__Problem to solve__
How many lines in the rows below contain the string "shortInstrumentName", with case counting? Reply with only the number.

Stored data entries
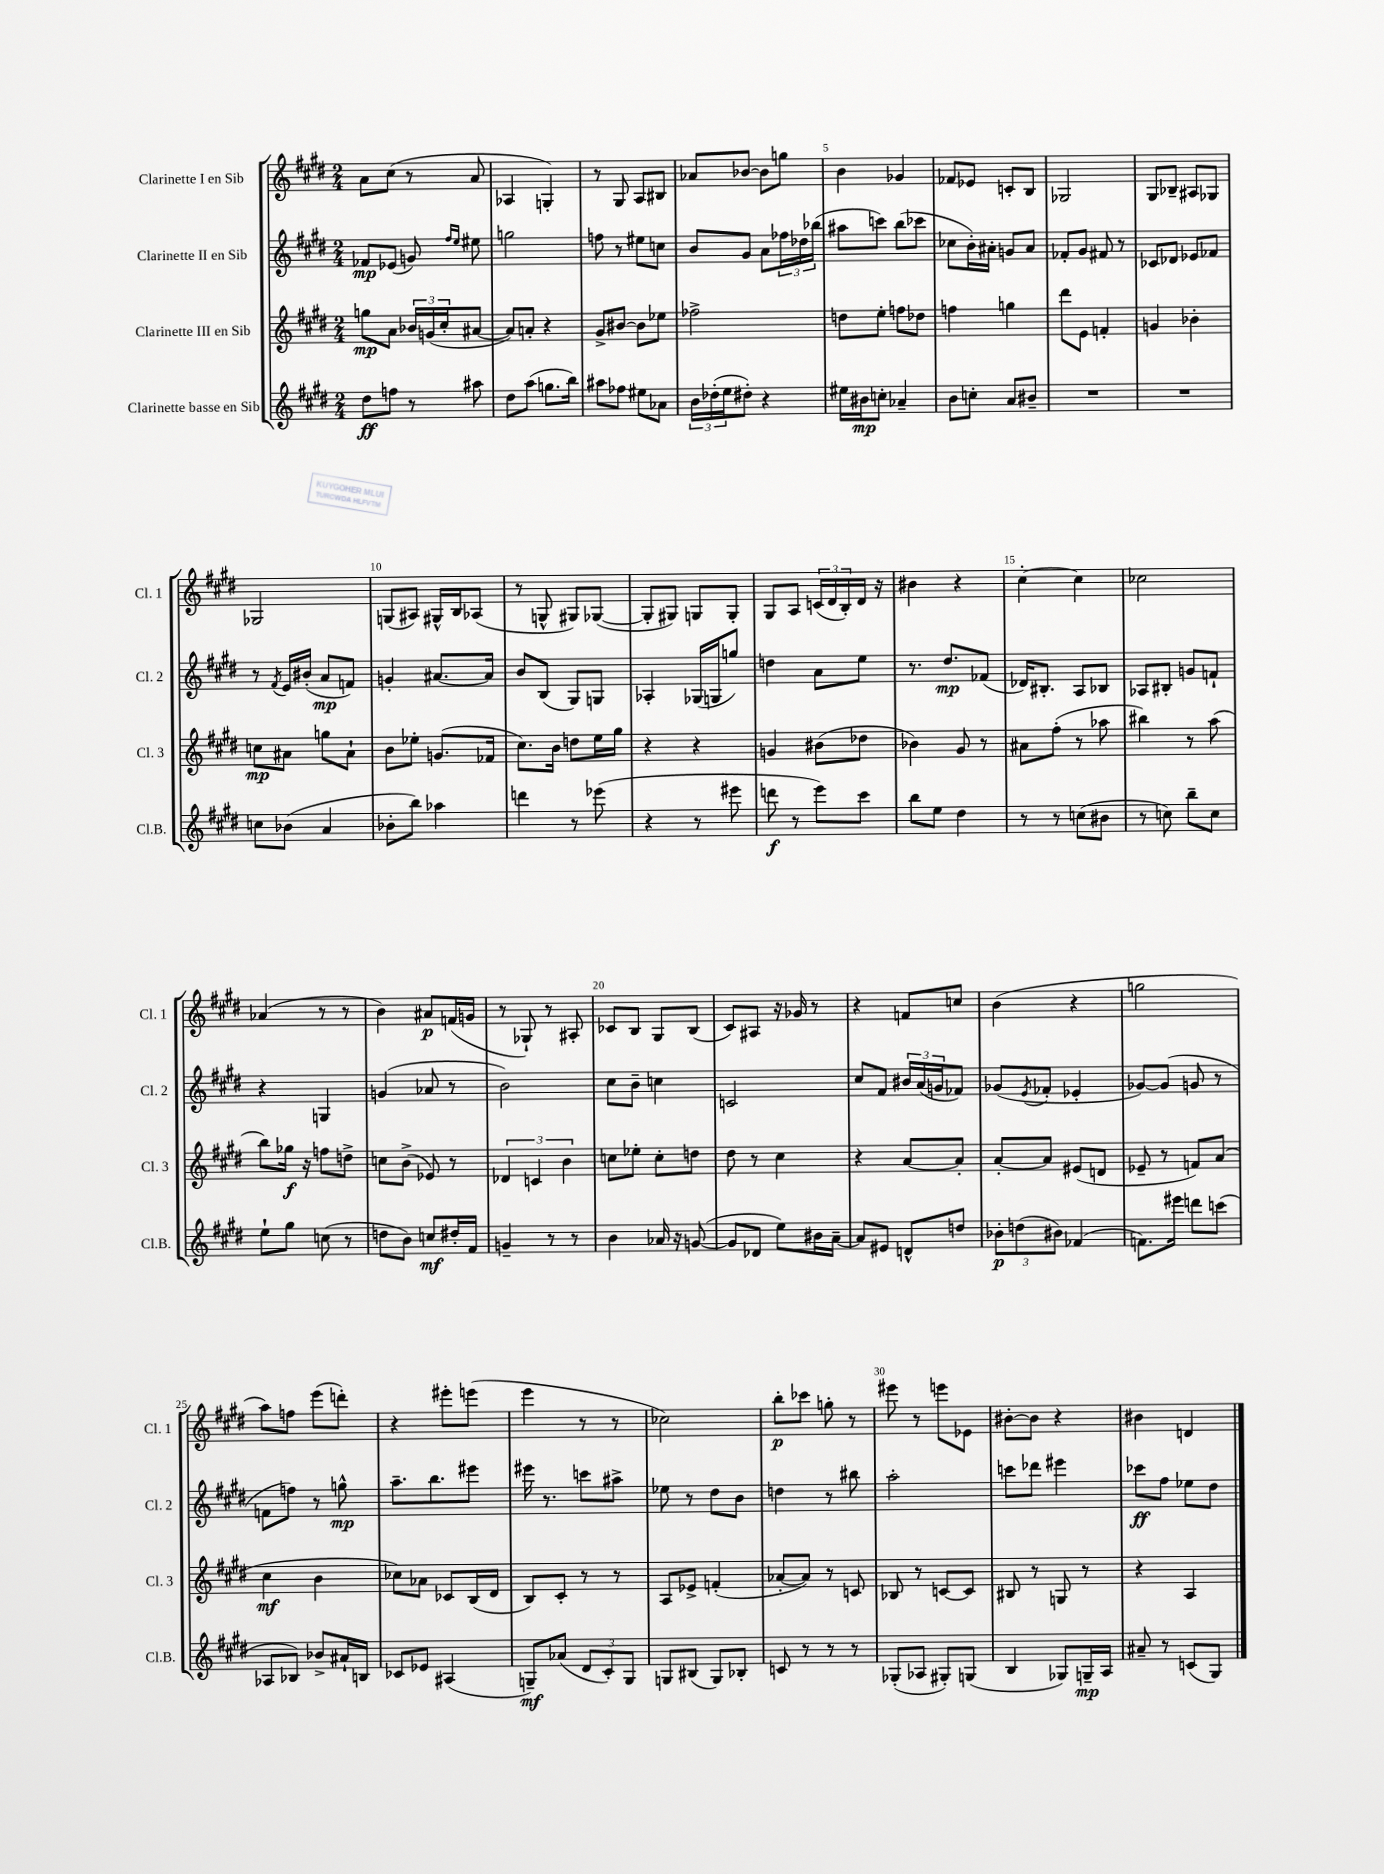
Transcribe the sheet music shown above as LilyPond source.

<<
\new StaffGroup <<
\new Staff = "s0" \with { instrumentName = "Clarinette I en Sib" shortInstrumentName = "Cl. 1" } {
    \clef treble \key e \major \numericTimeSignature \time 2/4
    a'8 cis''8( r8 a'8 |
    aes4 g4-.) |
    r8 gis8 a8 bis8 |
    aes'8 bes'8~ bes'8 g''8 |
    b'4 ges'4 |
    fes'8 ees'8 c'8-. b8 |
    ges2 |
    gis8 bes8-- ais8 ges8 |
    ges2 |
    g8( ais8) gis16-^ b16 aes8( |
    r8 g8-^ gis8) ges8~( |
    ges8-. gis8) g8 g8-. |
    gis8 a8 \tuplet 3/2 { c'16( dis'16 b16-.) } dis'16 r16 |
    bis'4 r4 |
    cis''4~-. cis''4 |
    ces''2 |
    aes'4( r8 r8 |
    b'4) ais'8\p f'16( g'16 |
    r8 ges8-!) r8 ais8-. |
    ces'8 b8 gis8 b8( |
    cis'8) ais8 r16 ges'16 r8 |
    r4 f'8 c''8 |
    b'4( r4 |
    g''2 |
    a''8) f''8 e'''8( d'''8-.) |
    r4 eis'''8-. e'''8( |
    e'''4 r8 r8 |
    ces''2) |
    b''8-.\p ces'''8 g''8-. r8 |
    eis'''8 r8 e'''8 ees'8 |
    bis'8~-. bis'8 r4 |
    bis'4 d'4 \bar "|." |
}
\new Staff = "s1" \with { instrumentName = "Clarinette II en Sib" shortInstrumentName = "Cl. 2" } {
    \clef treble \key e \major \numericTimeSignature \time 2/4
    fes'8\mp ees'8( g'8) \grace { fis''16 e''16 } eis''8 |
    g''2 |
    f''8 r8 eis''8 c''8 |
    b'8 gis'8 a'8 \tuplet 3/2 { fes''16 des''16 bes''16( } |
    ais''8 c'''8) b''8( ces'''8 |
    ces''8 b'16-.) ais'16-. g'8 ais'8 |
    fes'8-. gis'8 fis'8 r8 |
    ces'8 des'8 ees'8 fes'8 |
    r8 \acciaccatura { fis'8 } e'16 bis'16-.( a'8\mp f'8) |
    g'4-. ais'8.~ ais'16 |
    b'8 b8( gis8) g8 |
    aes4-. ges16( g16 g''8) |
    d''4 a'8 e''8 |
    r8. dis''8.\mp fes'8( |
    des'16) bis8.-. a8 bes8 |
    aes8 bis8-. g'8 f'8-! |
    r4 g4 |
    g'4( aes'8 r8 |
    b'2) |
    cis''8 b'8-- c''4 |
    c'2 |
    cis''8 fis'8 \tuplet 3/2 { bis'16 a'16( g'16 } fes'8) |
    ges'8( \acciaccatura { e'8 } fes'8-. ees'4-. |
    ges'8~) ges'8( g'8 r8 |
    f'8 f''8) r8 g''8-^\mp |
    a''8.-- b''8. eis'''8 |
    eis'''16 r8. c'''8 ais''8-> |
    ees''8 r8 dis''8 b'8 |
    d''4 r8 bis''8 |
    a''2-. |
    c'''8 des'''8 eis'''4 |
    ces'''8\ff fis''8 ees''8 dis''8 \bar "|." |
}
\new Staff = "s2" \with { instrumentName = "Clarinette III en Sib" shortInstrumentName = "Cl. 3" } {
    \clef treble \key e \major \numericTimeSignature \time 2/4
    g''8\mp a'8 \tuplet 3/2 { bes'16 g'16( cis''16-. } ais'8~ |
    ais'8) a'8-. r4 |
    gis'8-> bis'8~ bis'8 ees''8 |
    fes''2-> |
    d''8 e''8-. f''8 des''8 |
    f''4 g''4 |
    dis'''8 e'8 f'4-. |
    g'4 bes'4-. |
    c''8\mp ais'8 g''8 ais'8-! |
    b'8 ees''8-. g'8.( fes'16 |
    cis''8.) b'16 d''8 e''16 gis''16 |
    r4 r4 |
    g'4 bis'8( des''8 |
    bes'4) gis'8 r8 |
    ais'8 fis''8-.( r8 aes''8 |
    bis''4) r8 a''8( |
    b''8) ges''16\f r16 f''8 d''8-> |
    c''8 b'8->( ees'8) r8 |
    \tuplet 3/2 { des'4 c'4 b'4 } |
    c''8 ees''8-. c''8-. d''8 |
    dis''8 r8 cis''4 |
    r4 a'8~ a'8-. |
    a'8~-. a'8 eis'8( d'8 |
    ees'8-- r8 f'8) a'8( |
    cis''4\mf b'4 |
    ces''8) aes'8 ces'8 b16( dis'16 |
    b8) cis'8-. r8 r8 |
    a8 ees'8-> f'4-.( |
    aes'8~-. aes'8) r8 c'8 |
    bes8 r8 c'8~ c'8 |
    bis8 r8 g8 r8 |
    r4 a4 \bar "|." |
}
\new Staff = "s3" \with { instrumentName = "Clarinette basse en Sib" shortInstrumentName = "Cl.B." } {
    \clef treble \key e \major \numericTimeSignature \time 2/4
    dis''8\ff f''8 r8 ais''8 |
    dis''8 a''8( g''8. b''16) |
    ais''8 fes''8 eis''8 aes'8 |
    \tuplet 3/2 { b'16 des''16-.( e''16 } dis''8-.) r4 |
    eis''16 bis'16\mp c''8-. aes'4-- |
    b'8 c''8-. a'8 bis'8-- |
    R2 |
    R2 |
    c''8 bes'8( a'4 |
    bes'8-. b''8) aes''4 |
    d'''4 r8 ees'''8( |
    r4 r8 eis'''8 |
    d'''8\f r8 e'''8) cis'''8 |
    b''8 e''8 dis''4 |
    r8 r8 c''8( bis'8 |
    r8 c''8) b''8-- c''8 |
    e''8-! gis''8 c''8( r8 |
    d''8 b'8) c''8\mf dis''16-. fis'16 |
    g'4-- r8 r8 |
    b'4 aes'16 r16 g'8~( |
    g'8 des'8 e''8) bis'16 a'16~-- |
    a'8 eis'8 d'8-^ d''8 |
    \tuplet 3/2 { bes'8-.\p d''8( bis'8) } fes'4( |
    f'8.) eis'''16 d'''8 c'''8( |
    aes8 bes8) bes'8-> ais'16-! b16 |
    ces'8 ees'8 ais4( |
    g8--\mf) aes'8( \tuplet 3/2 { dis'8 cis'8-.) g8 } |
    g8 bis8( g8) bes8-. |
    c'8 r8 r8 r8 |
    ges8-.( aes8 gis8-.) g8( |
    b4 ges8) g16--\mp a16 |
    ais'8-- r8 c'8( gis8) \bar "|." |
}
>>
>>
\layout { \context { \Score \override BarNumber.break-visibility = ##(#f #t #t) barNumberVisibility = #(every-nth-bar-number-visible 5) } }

__Response to the exercise__
4